## WHAT TO PRODUCE
When you reach the line in the data below that contains "(349, 154) = (466, 122): pink", please start repeating lines exactly, and stop after the line that contains "(248, 237) = (732, 320): yellow", repeating nothing else.

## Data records
%%
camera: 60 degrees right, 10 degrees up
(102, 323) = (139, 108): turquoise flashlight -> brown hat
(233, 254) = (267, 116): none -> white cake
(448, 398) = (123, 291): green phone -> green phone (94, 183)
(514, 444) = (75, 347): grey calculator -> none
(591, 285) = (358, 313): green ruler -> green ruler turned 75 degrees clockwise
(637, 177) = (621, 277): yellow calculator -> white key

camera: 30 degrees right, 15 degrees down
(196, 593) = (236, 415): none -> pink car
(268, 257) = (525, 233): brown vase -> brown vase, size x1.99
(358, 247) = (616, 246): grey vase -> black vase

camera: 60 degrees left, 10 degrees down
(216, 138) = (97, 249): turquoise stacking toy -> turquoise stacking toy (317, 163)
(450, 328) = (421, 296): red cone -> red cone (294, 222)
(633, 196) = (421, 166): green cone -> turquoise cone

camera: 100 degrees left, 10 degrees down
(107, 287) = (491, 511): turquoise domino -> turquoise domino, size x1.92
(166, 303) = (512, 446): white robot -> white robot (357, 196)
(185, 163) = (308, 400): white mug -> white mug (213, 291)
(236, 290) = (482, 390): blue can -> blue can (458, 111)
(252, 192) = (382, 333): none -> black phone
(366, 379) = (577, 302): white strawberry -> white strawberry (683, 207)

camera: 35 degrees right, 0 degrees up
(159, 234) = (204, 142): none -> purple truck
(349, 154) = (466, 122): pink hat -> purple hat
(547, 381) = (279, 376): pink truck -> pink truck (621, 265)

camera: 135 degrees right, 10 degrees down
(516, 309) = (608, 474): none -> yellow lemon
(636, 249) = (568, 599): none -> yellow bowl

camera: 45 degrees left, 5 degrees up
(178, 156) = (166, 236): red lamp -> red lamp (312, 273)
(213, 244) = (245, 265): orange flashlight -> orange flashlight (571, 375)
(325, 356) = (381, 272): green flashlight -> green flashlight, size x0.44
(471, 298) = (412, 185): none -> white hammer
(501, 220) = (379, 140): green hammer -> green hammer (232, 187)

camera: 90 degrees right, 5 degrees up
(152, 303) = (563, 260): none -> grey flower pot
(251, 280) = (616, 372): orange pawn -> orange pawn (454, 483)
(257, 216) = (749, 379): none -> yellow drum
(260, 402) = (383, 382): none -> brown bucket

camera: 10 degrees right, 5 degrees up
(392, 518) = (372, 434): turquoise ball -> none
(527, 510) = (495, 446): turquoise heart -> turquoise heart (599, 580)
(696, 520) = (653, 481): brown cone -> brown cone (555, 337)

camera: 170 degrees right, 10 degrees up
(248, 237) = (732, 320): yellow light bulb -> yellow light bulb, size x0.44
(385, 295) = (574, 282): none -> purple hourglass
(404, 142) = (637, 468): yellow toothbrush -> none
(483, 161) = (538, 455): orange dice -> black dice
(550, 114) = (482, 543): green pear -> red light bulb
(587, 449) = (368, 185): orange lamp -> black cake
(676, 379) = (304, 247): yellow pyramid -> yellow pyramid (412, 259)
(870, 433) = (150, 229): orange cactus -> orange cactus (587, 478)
%%
## YOUR RESPONSE
(349, 154) = (466, 122): pink hat -> purple hat
(547, 381) = (279, 376): pink truck -> pink truck (621, 265)

camera: 135 degrees right, 10 degrees down
(516, 309) = (608, 474): none -> yellow lemon
(636, 249) = (568, 599): none -> yellow bowl

camera: 45 degrees left, 5 degrees up
(178, 156) = (166, 236): red lamp -> red lamp (312, 273)
(213, 244) = (245, 265): orange flashlight -> orange flashlight (571, 375)
(325, 356) = (381, 272): green flashlight -> green flashlight, size x0.44
(471, 298) = (412, 185): none -> white hammer
(501, 220) = (379, 140): green hammer -> green hammer (232, 187)

camera: 90 degrees right, 5 degrees up
(152, 303) = (563, 260): none -> grey flower pot
(251, 280) = (616, 372): orange pawn -> orange pawn (454, 483)
(257, 216) = (749, 379): none -> yellow drum
(260, 402) = (383, 382): none -> brown bucket

camera: 10 degrees right, 5 degrees up
(392, 518) = (372, 434): turquoise ball -> none
(527, 510) = (495, 446): turquoise heart -> turquoise heart (599, 580)
(696, 520) = (653, 481): brown cone -> brown cone (555, 337)

camera: 170 degrees right, 10 degrees up
(248, 237) = (732, 320): yellow light bulb -> yellow light bulb, size x0.44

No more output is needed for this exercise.